# [TASK INSTRUCTIONS]
In the listing below, count each line containing "minus" and answer with the count only.
START GIVEN DATA
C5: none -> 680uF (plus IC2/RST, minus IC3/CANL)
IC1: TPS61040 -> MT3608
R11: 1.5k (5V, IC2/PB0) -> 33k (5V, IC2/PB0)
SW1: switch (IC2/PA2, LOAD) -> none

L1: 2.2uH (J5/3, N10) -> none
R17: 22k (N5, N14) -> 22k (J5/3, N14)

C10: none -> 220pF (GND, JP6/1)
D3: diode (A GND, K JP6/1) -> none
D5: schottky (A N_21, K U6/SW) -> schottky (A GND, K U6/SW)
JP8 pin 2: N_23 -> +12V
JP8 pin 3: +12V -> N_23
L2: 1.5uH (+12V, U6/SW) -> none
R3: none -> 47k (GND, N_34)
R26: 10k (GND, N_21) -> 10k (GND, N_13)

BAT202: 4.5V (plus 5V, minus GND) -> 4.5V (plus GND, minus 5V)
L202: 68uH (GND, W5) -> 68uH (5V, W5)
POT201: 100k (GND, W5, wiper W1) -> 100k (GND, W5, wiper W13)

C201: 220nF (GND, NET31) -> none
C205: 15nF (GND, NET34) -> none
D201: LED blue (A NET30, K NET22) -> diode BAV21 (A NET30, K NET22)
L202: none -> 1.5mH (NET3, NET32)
END GIVEN DATA
# [OUTPUT FOR THIS EXERCISE]
2